● **Brief**:
Output begins at the line with "none -> tan 1x2 brick [536,208,628,291]" and ends at the last line of the records below. Copy each line in that span exactly, and leave out pictures.

------------------------------------------------------------

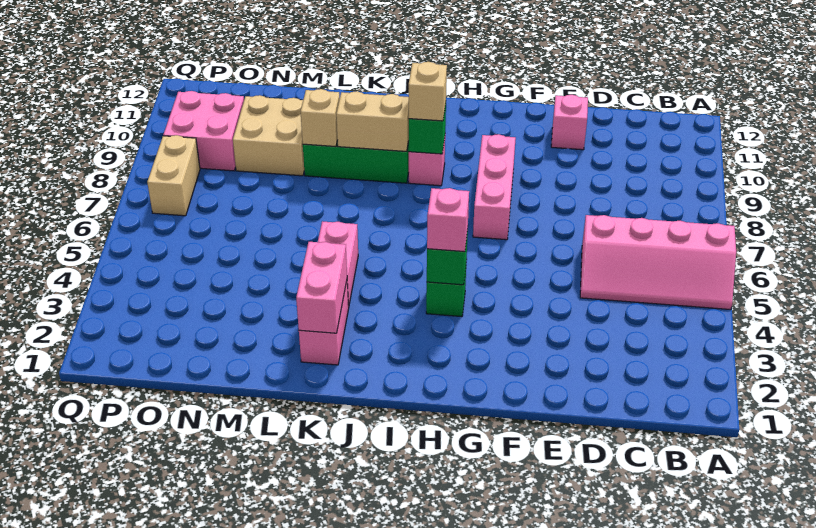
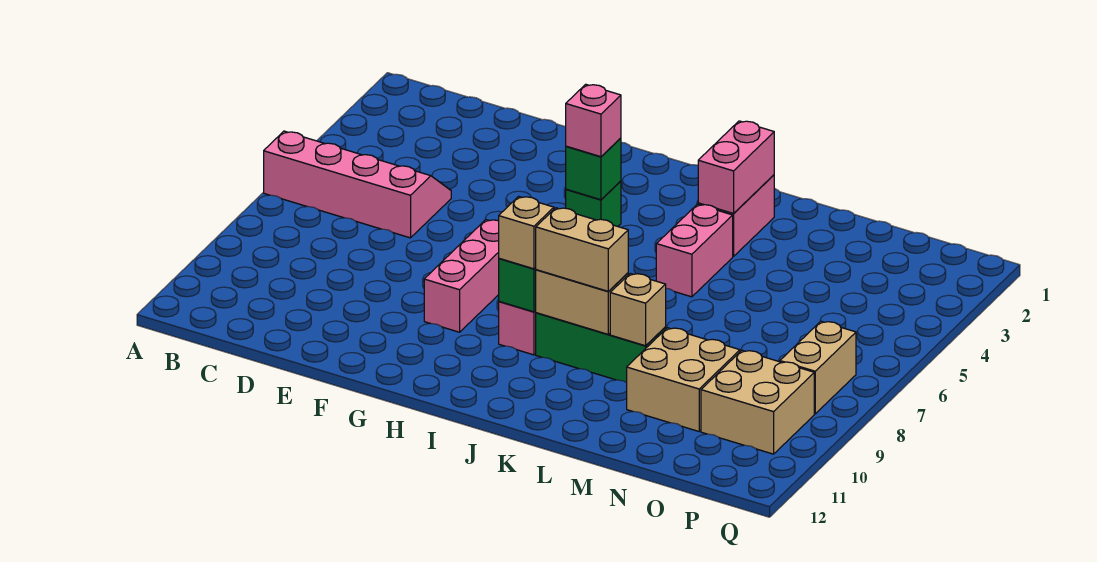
pink 1x1 brick [551,95,588,150] -> none
none -> tan 1x2 brick [536,208,628,291]
pink 2x2 brick [163,91,244,171] -> tan 2x2 brick [701,350,814,454]

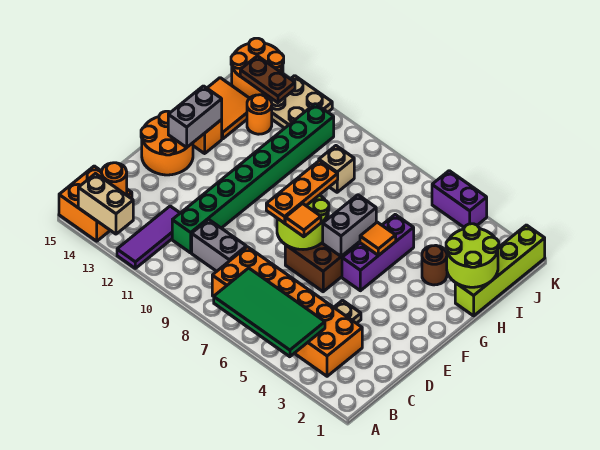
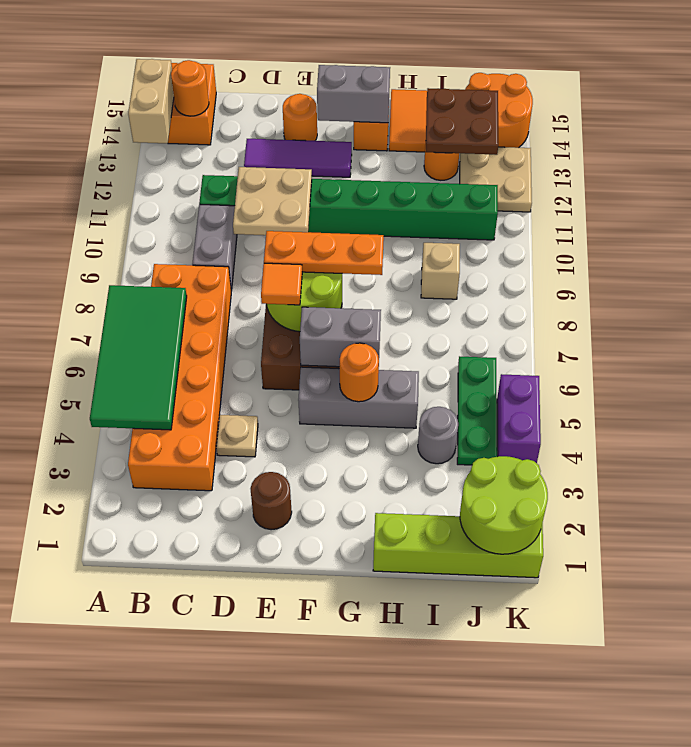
purple 1x3 tile [117,206,180,268] -> purple 1x3 tile moved to [244,139,352,177]
none -> tan 2x2 plate [233,167,312,235]
orange 2x2 round brick [141,111,193,175] -> orange 1x1 round brick [283,94,317,141]
purple 1x3 brick [342,215,414,291] -> grey 1x3 brick [298,367,419,428]
orange 1x1 tile [360,222,396,256] -> orange 1x1 round brick [340,343,379,402]
lime 2x2 round brick [446,224,499,287] -> lime 2x2 round brick moved to [460,456,548,554]
brown 1x1 round brick [422,245,447,285] -> brown 1x1 round brick moved to [250,472,292,530]
none -> grey 1x1 round brick [418,407,458,464]
none -> green 1x3 plate [457,356,497,465]
brown 1x2 plate [240,56,295,103] -> brown 2x2 plate [426,88,498,155]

------------------------------------------------------------

● **Answer box**:
none -> tan 1x2 brick [536,208,628,291]
pink 2x2 brick [163,91,244,171] -> tan 2x2 brick [701,350,814,454]

purple 1x3 tile [117,206,180,268] -> purple 1x3 tile moved to [244,139,352,177]
none -> tan 2x2 plate [233,167,312,235]
orange 2x2 round brick [141,111,193,175] -> orange 1x1 round brick [283,94,317,141]
purple 1x3 brick [342,215,414,291] -> grey 1x3 brick [298,367,419,428]
orange 1x1 tile [360,222,396,256] -> orange 1x1 round brick [340,343,379,402]
lime 2x2 round brick [446,224,499,287] -> lime 2x2 round brick moved to [460,456,548,554]
brown 1x1 round brick [422,245,447,285] -> brown 1x1 round brick moved to [250,472,292,530]
none -> grey 1x1 round brick [418,407,458,464]
none -> green 1x3 plate [457,356,497,465]
brown 1x2 plate [240,56,295,103] -> brown 2x2 plate [426,88,498,155]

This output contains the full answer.